== Records ==

· · · · ·

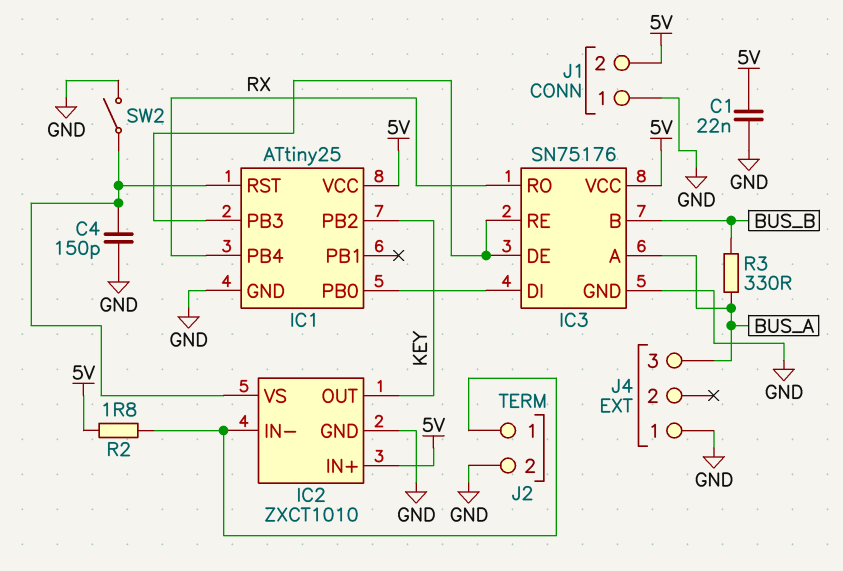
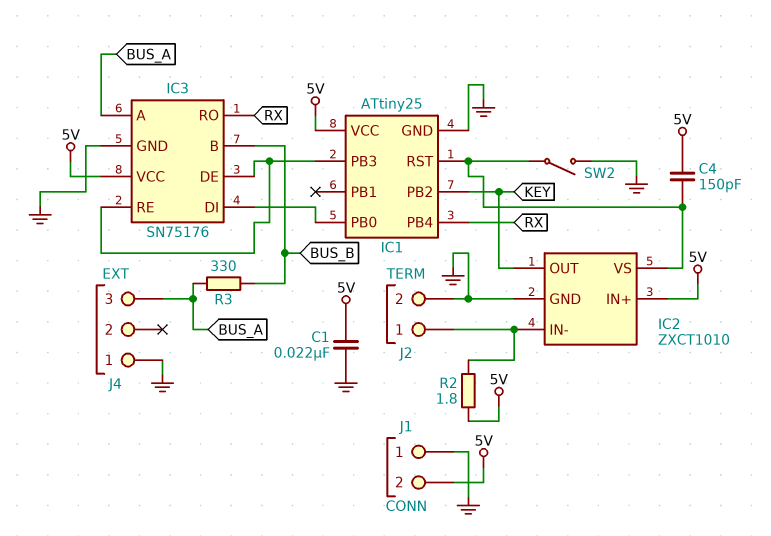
C4: 150pF (GND, IC1/RST) -> 150pF (5V, IC1/RST)

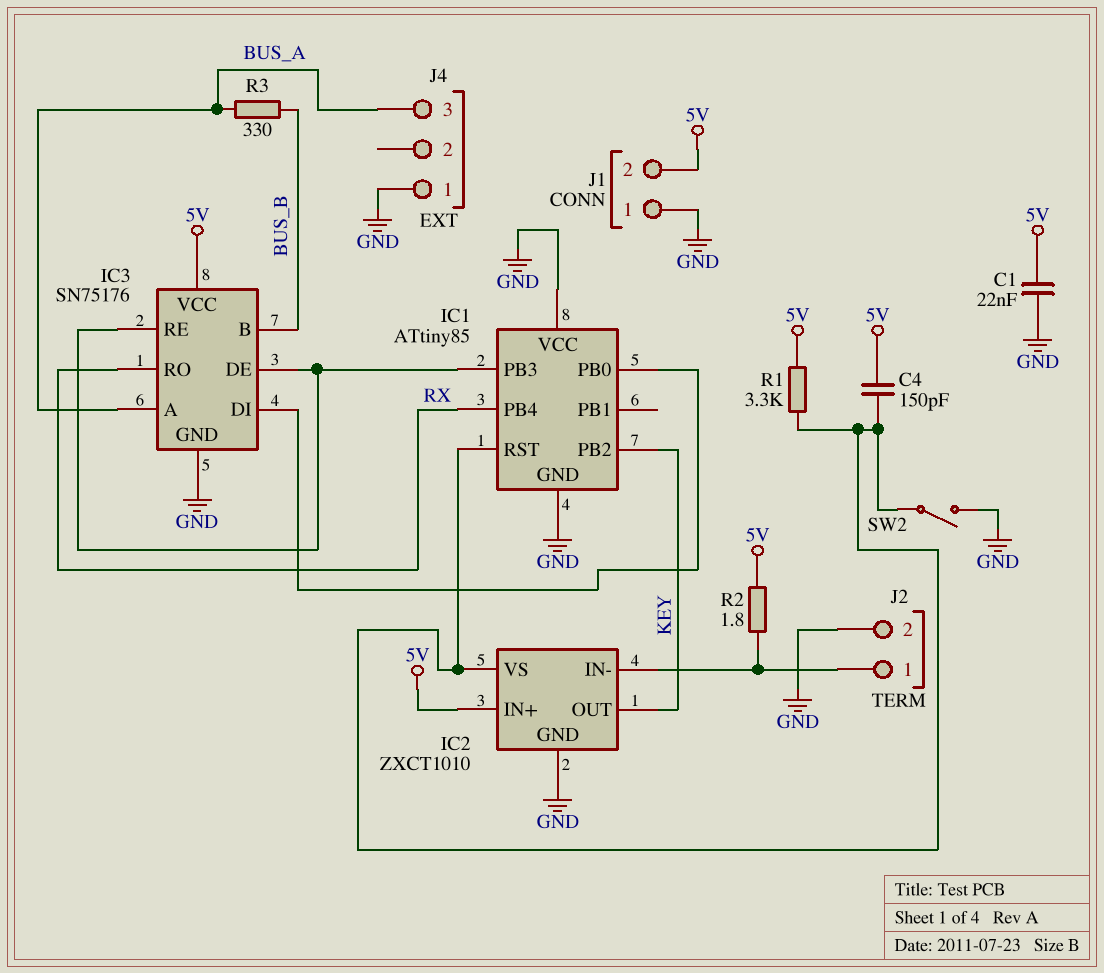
IC1: ATtiny25 -> ATtiny85
IC1 pin VCC: 5V -> GND
R1: none -> 3.3k (5V, IC1/RST)

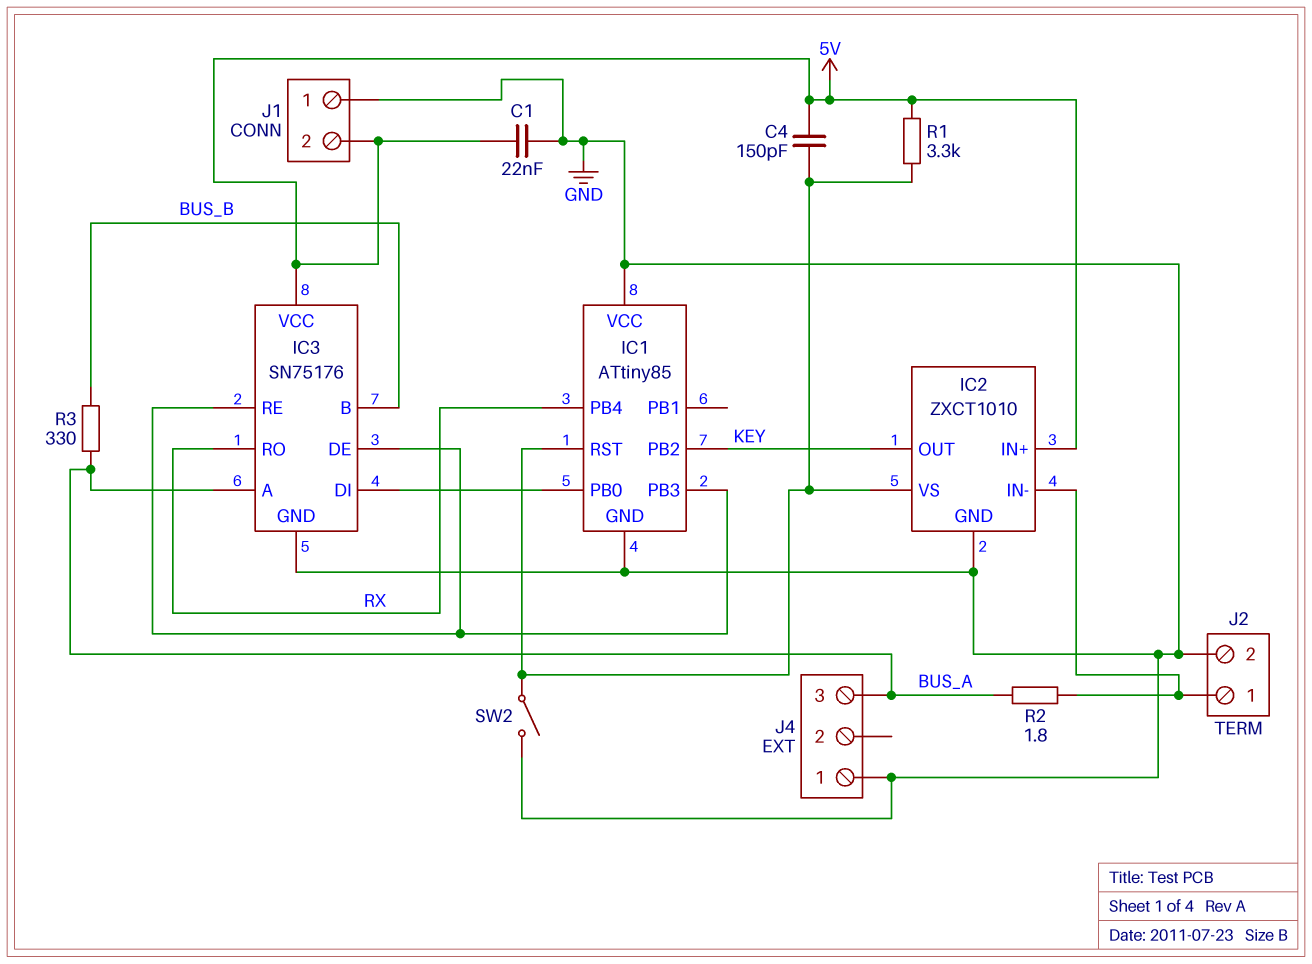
R2: 1.8 (5V, IC2/IN-) -> 1.8 (BUS_A, IC2/IN-)

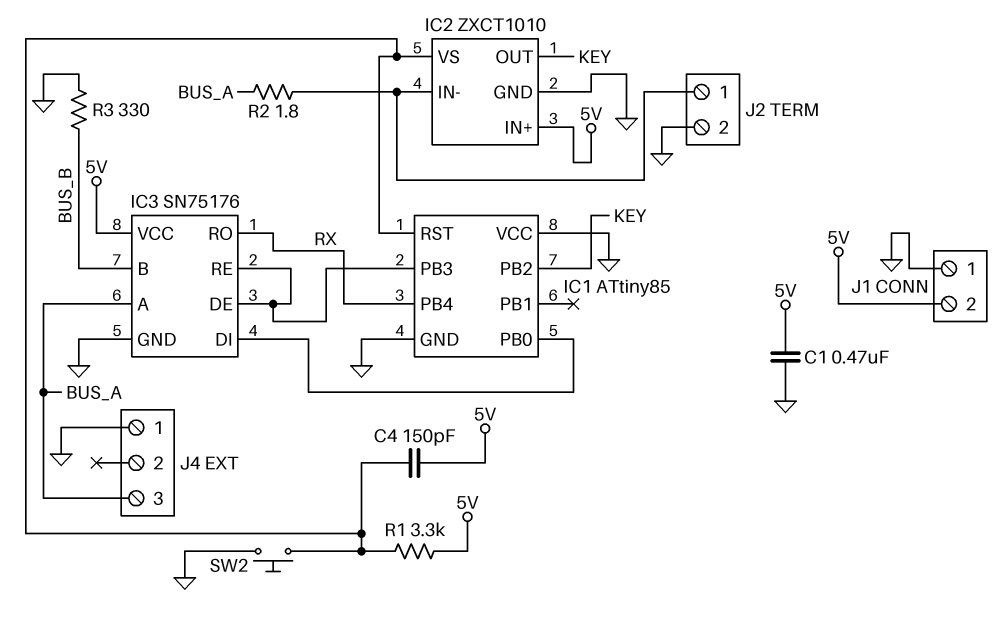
C1: 22nF (5V, GND) -> 470nF (5V, GND)
R3: 330 (BUS_A, BUS_B) -> 330 (BUS_B, GND)
SW2: switch (GND, IC1/RST) -> button (GND, IC1/RST)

· · · · ·

== What you have to do ==
Your reply must reproduce all of the entries exactly and contain no pictures.

== Output ==
C4: 150pF (GND, IC1/RST) -> 150pF (5V, IC1/RST)

IC1: ATtiny25 -> ATtiny85
IC1 pin VCC: 5V -> GND
R1: none -> 3.3k (5V, IC1/RST)

R2: 1.8 (5V, IC2/IN-) -> 1.8 (BUS_A, IC2/IN-)

C1: 22nF (5V, GND) -> 470nF (5V, GND)
R3: 330 (BUS_A, BUS_B) -> 330 (BUS_B, GND)
SW2: switch (GND, IC1/RST) -> button (GND, IC1/RST)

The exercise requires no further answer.